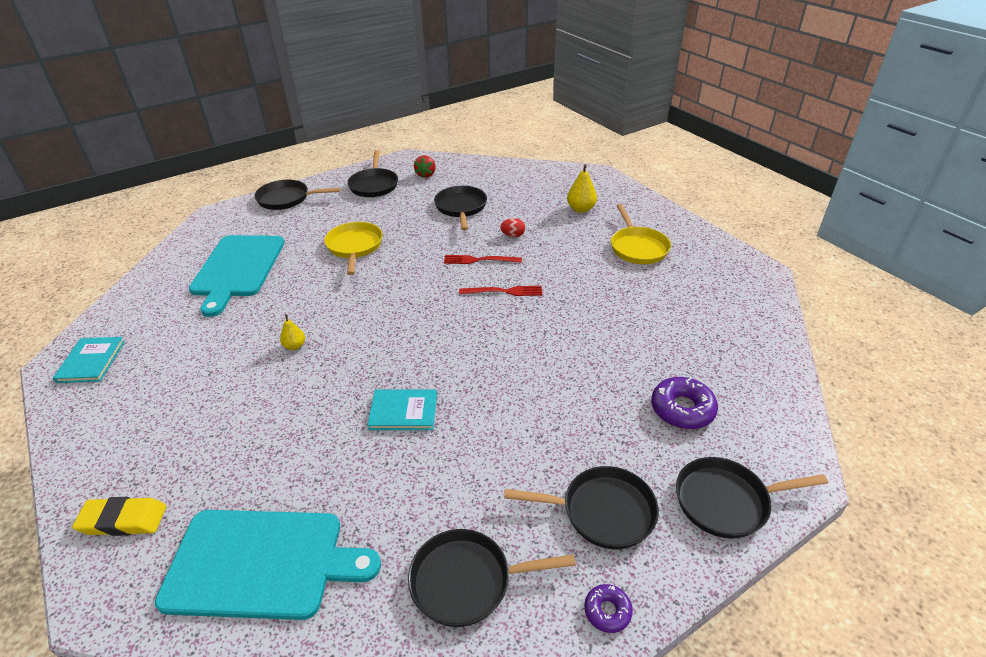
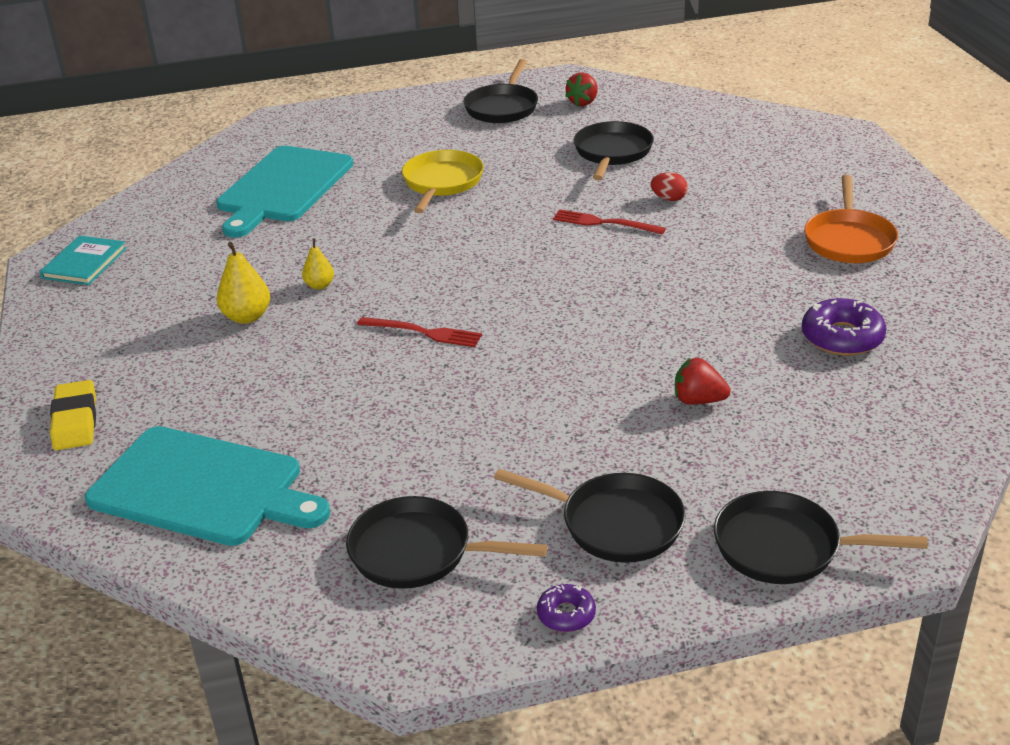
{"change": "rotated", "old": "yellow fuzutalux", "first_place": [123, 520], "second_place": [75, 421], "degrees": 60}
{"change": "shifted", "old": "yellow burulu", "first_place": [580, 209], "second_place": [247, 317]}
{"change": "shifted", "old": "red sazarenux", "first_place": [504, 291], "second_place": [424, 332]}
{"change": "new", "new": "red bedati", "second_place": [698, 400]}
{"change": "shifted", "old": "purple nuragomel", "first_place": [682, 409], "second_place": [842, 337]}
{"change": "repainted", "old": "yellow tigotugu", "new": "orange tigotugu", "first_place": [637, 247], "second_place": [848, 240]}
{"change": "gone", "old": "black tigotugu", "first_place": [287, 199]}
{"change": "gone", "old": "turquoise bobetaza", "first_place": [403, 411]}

------------------------------------------------------------

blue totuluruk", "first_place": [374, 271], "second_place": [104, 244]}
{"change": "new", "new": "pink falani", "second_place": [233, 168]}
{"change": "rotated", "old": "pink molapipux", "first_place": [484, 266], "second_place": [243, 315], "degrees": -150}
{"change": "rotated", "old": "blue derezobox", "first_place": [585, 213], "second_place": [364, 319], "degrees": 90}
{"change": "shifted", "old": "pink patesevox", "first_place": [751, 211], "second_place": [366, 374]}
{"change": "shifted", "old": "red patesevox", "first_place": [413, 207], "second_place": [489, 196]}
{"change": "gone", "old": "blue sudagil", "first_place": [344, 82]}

------------------------------------------------------------

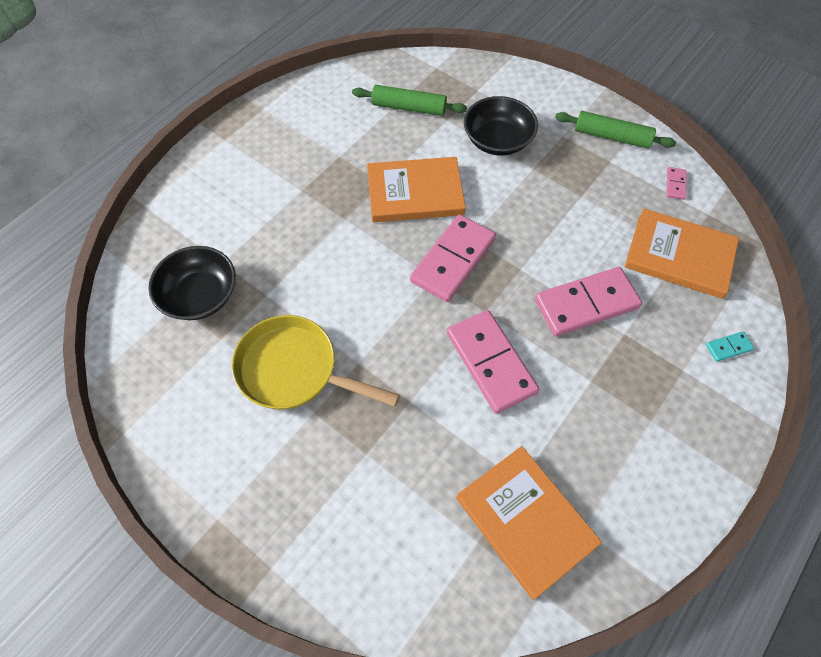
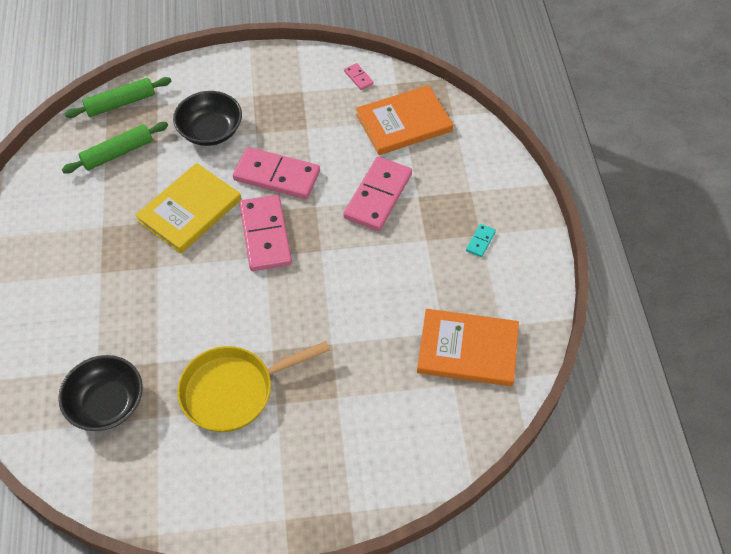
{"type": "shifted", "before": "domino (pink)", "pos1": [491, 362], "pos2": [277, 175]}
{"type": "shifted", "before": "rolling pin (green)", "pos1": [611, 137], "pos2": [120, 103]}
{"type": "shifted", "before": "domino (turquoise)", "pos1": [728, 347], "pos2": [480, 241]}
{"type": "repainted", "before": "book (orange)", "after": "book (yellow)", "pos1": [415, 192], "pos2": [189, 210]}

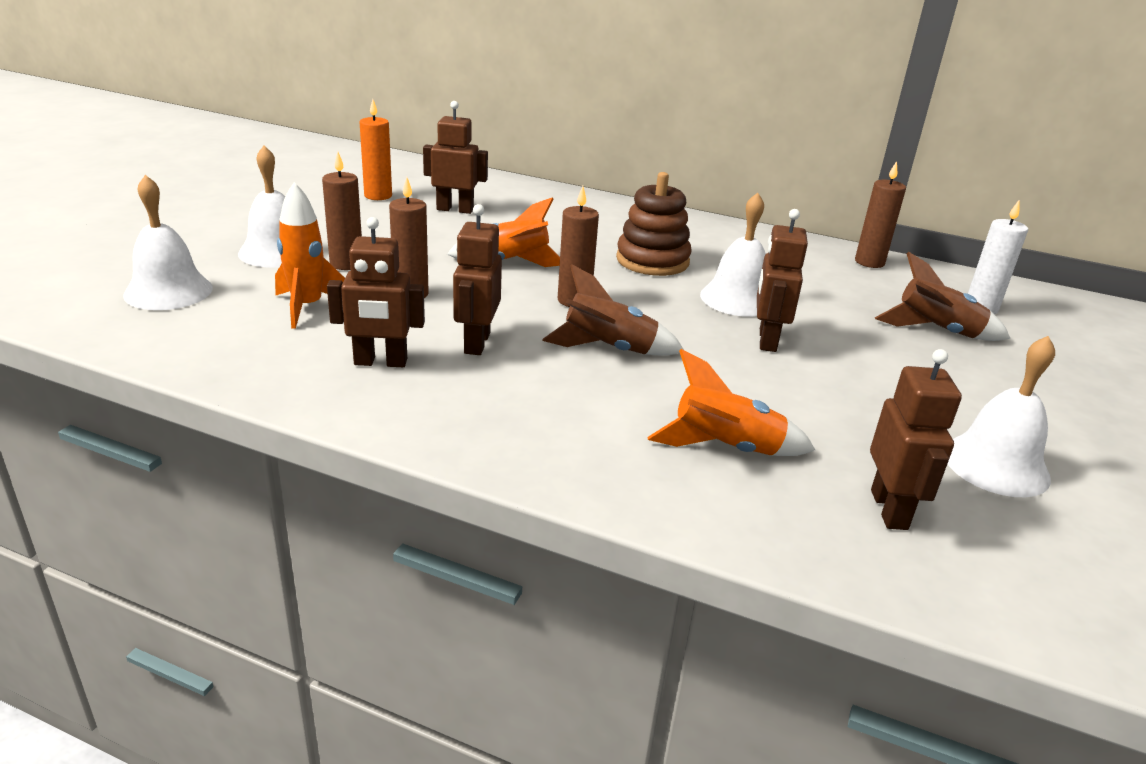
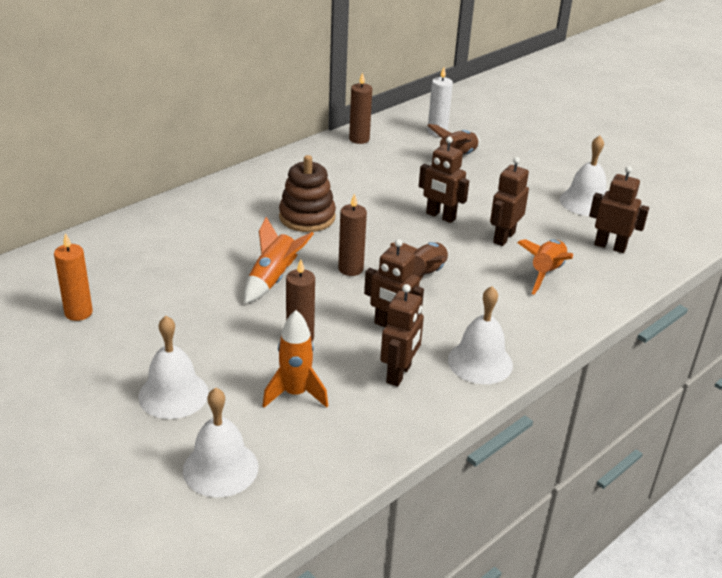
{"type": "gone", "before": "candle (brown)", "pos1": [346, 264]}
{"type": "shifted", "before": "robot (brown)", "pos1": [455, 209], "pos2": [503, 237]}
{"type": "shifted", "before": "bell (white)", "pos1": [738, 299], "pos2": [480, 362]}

------------------------------------------------------------

*Goal of the exercise*: Report every line in the data that holds "domino", copying each one.

*Solution to this problem*:
{"type": "shifted", "before": "domino (pink)", "pos1": [491, 362], "pos2": [277, 175]}
{"type": "shifted", "before": "domino (turquoise)", "pos1": [728, 347], "pos2": [480, 241]}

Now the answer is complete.